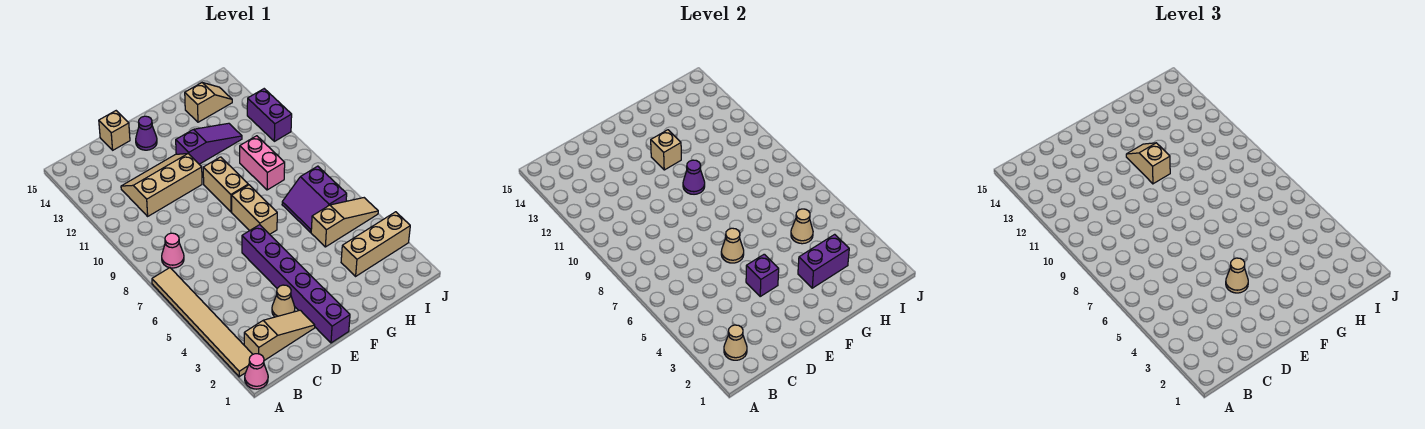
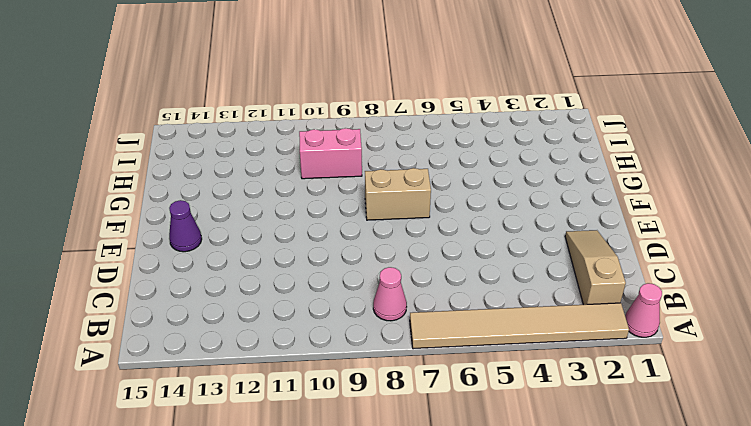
none -> tan 2x3 slope [121,154,202,216]
none -> tan 1x1 cone [272,285,295,317]
none -> tan 1x1 brick [99,111,130,150]

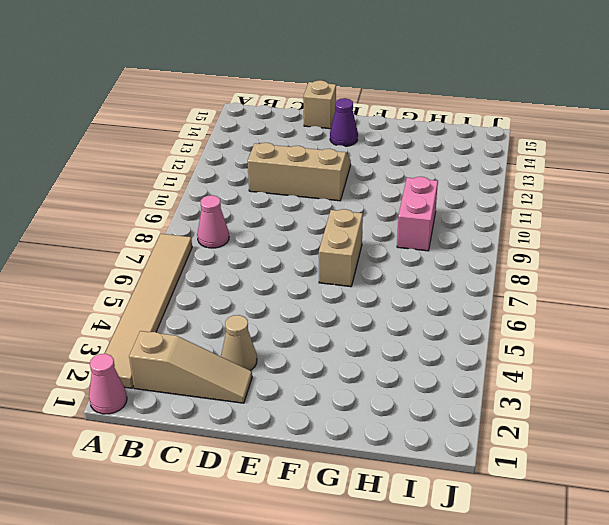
none -> purple 1x6 brick [242,225,350,343]
none -> tan 1x2 brick [203,157,248,212]
none -> purple 1x3 slope [176,123,242,164]

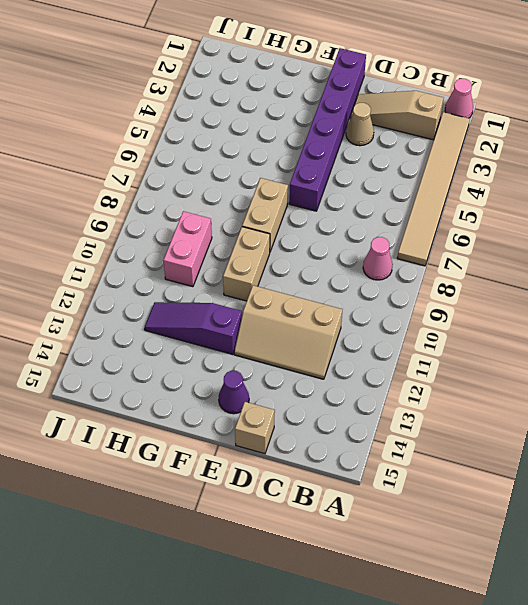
none -> tan 1x3 brick [341,212,410,276]
none -> tan 1x3 slope [311,198,378,247]
none -> purple 2x2 slope [282,166,347,232]

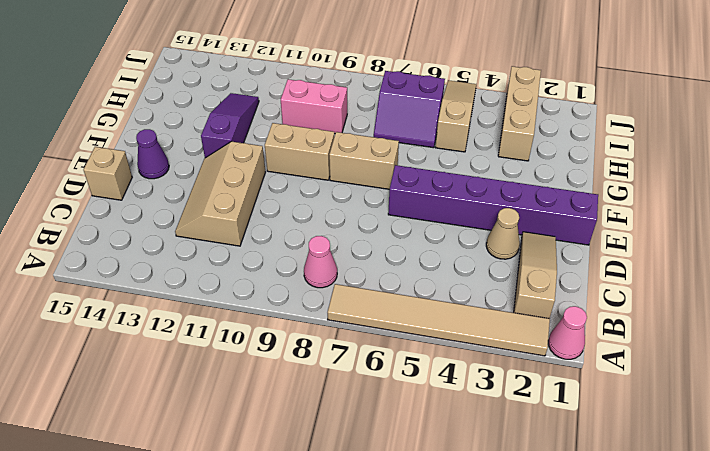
none -> tan 1x2 slope [185,83,232,122]
none -> purple 1x2 brick [247,89,292,141]
none -> tan 1x1 cone [724,325,747,360]

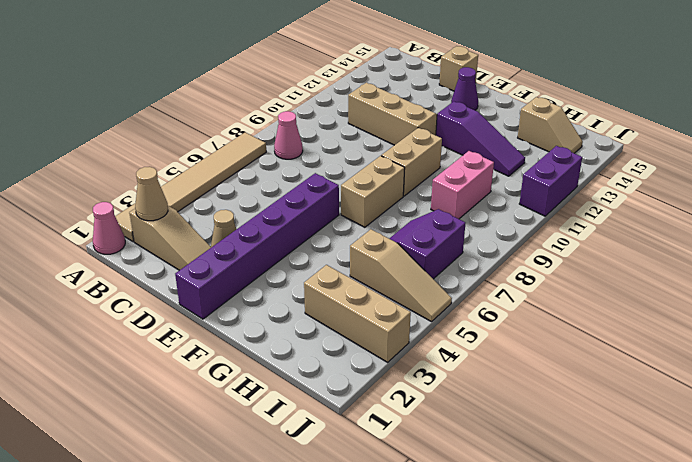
none -> purple 1x1 brick [746,254,779,296]
none -> tan 1x1 cone [721,228,744,263]
none -> purple 1x1 cone [683,160,705,194]

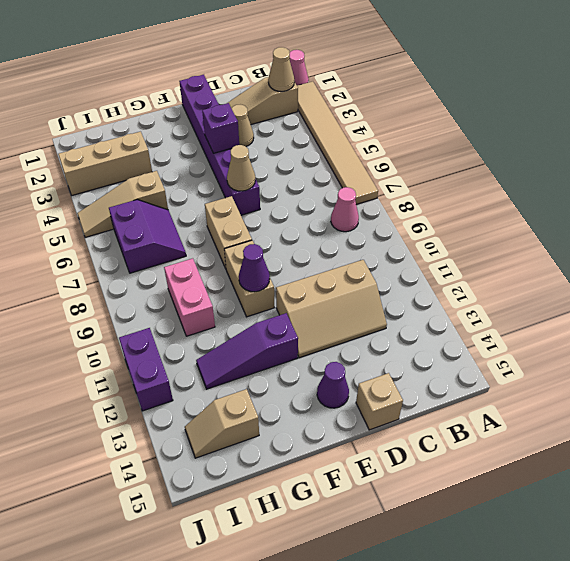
none -> tan 1x1 brick [651,130,681,170]
none -> purple 1x2 brick [798,234,849,288]
none -> tan 1x1 cone [791,209,813,244]

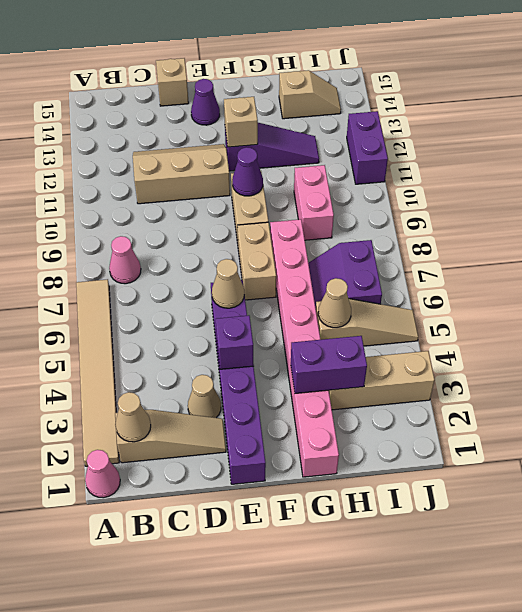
pink 1x8 brick [270,219,339,477] -> none
none -> tan 1x1 cone [1226,258,1248,293]
none -> tan 1x2 slope [1126,143,1170,184]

_WORK REQUEST_:
Return all of the lines above without alteration, minus the pictures.

_YOUR SOLUTION_:
none -> tan 2x3 slope [121,154,202,216]
none -> tan 1x1 cone [272,285,295,317]
none -> tan 1x1 brick [99,111,130,150]

none -> purple 1x6 brick [242,225,350,343]
none -> tan 1x2 brick [203,157,248,212]
none -> purple 1x3 slope [176,123,242,164]

none -> tan 1x3 brick [341,212,410,276]
none -> tan 1x3 slope [311,198,378,247]
none -> purple 2x2 slope [282,166,347,232]

none -> tan 1x2 slope [185,83,232,122]
none -> purple 1x2 brick [247,89,292,141]
none -> tan 1x1 cone [724,325,747,360]

none -> purple 1x1 brick [746,254,779,296]
none -> tan 1x1 cone [721,228,744,263]
none -> purple 1x1 cone [683,160,705,194]

none -> tan 1x1 brick [651,130,681,170]
none -> purple 1x2 brick [798,234,849,288]
none -> tan 1x1 cone [791,209,813,244]

pink 1x8 brick [270,219,339,477] -> none
none -> tan 1x1 cone [1226,258,1248,293]
none -> tan 1x2 slope [1126,143,1170,184]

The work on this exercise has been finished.